● **The task**: What lines of the material below hold the string "board"? Copy them out.

● **Records for the task**:
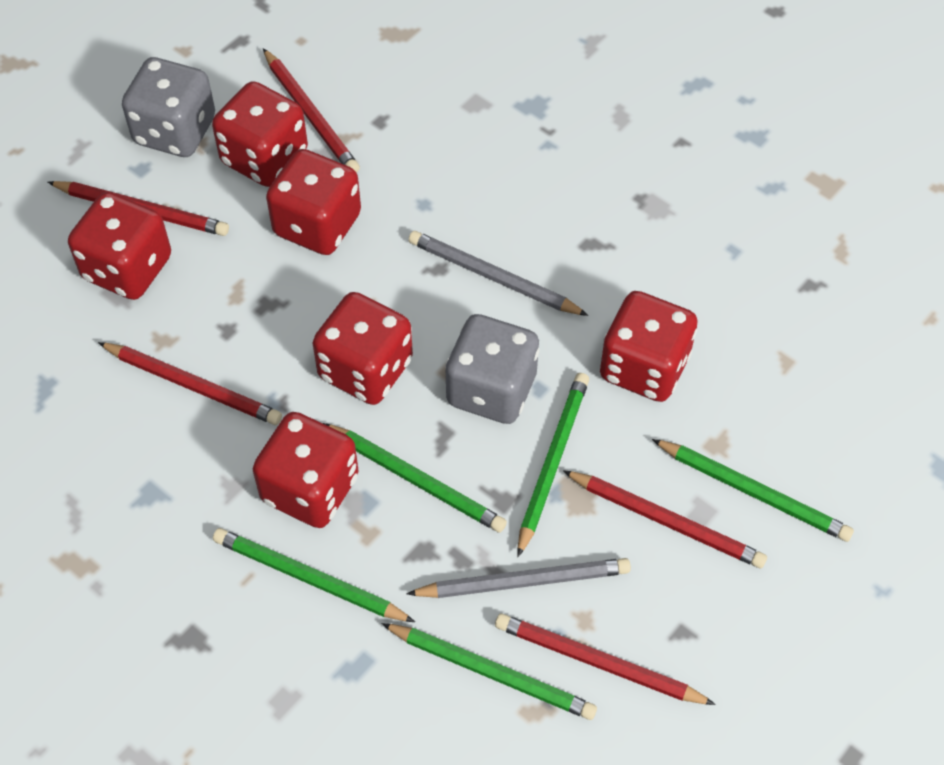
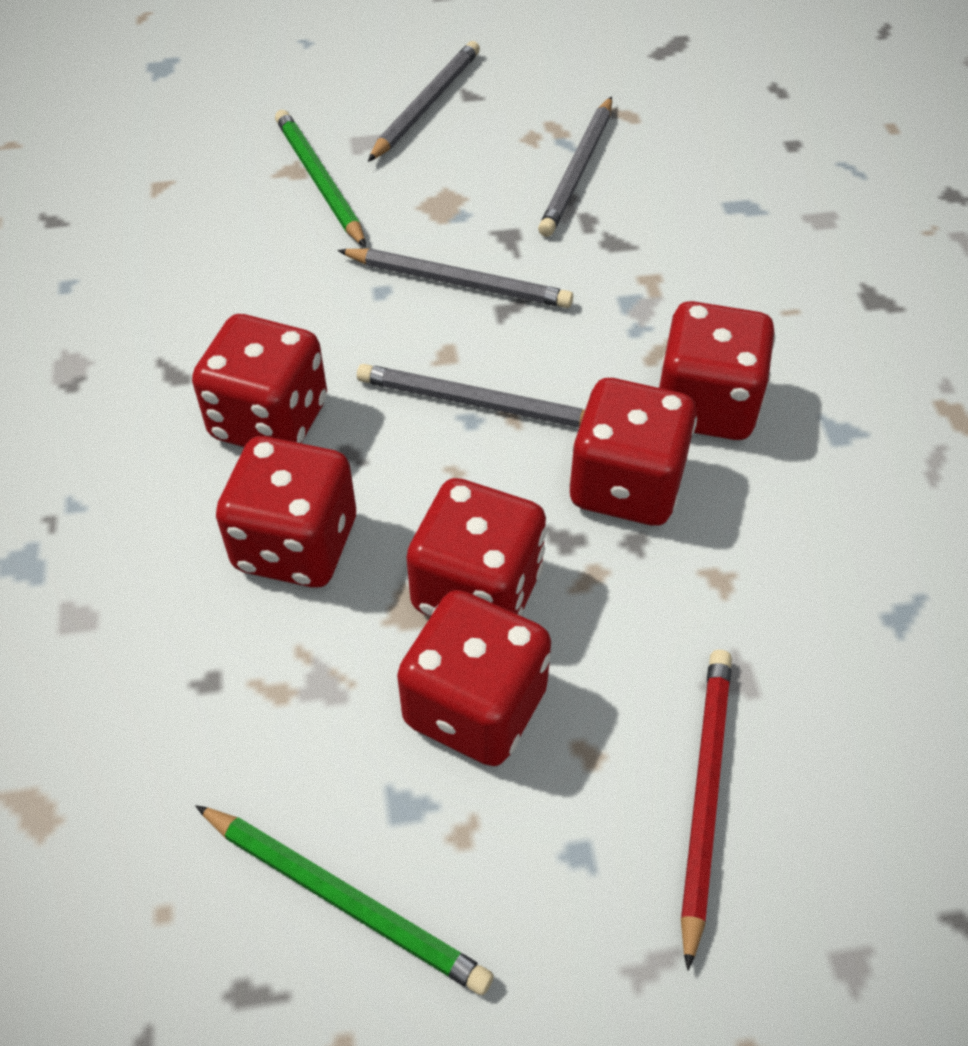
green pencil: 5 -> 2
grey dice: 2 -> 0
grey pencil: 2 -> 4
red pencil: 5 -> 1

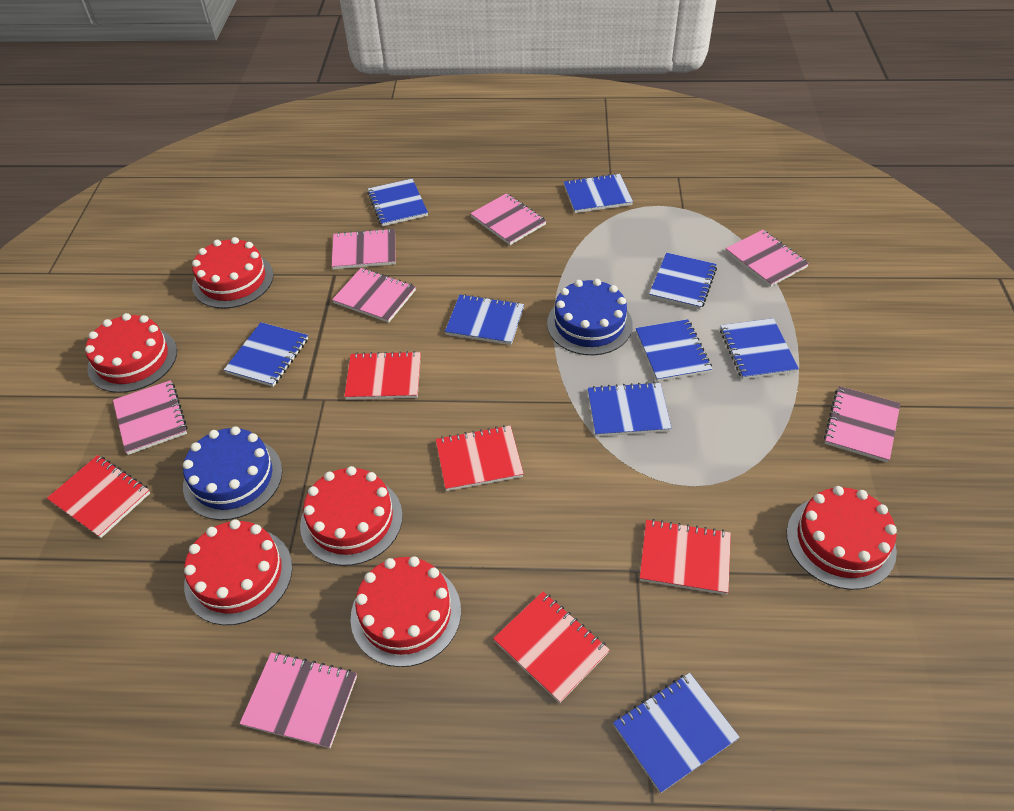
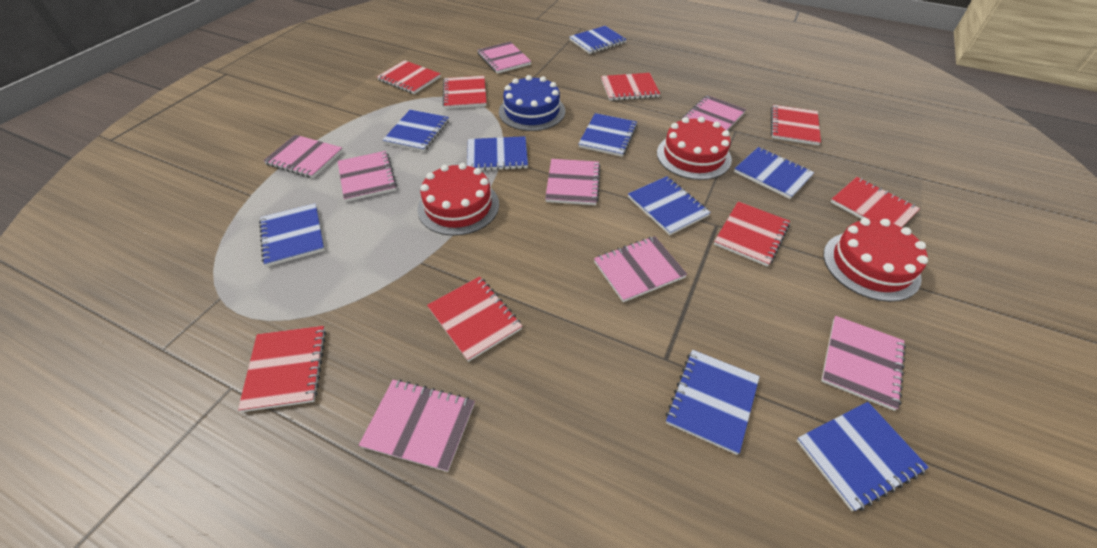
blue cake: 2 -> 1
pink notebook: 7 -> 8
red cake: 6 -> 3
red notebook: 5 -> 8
...
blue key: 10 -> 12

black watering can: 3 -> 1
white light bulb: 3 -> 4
---
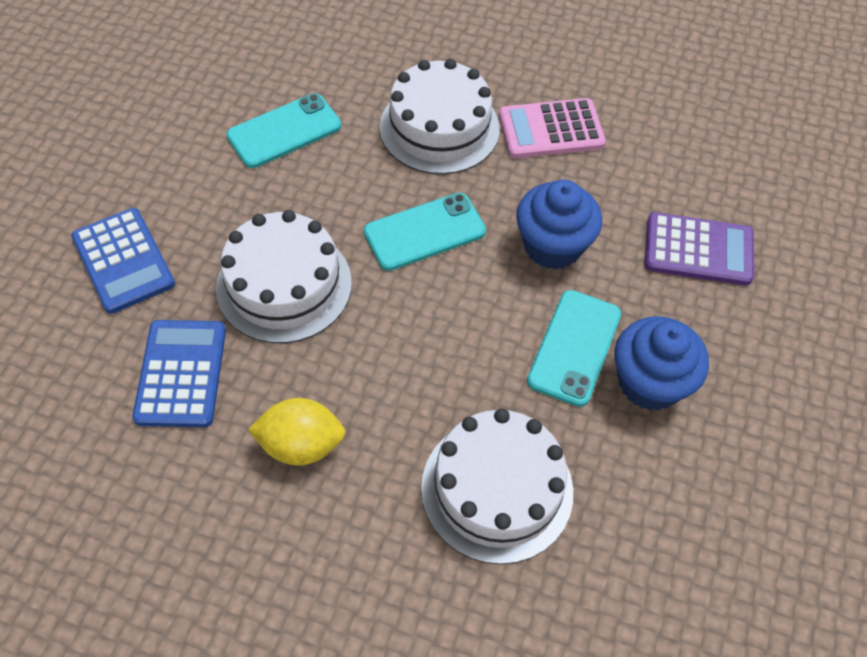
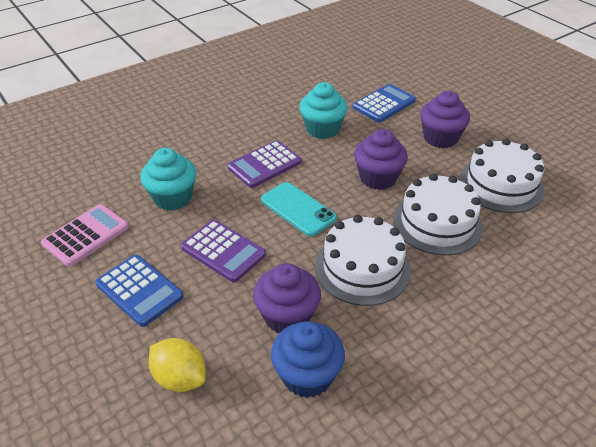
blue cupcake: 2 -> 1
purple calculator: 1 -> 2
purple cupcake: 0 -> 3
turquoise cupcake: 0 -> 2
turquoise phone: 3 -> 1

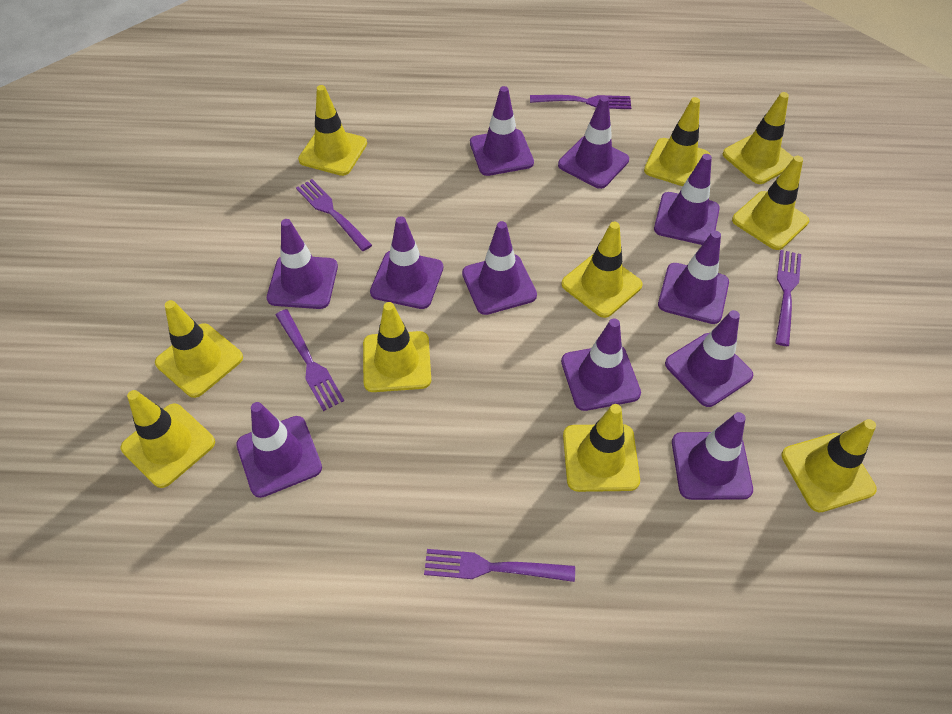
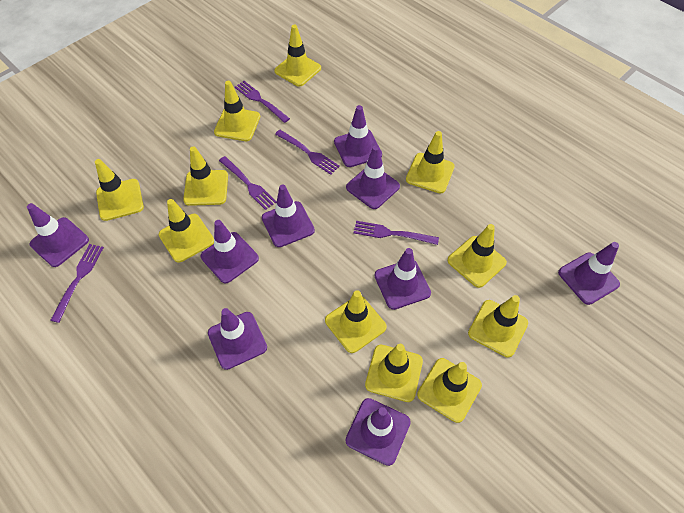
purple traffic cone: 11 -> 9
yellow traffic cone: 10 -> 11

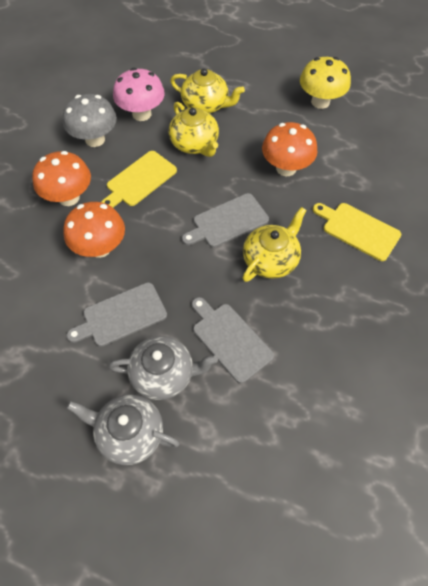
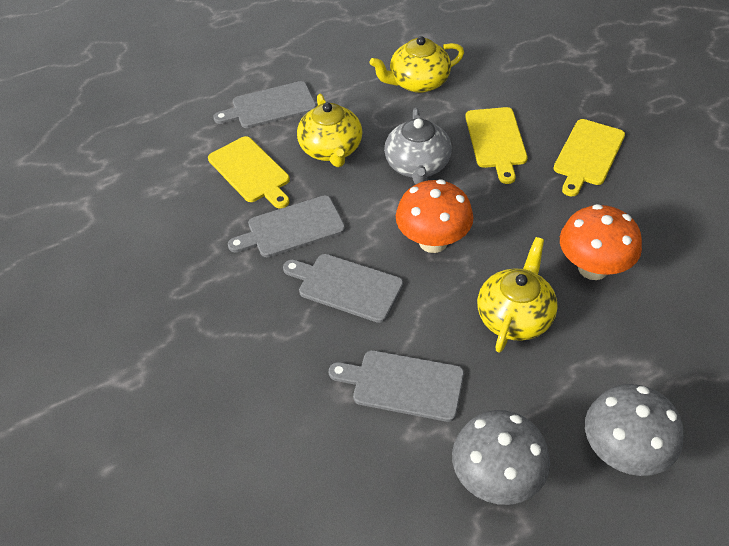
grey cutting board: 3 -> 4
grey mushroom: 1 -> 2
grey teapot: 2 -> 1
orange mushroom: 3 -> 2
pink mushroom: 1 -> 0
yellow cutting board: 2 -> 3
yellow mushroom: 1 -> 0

● **Final answer**:
grey cutting board: 3 -> 4
yellow cutting board: 2 -> 3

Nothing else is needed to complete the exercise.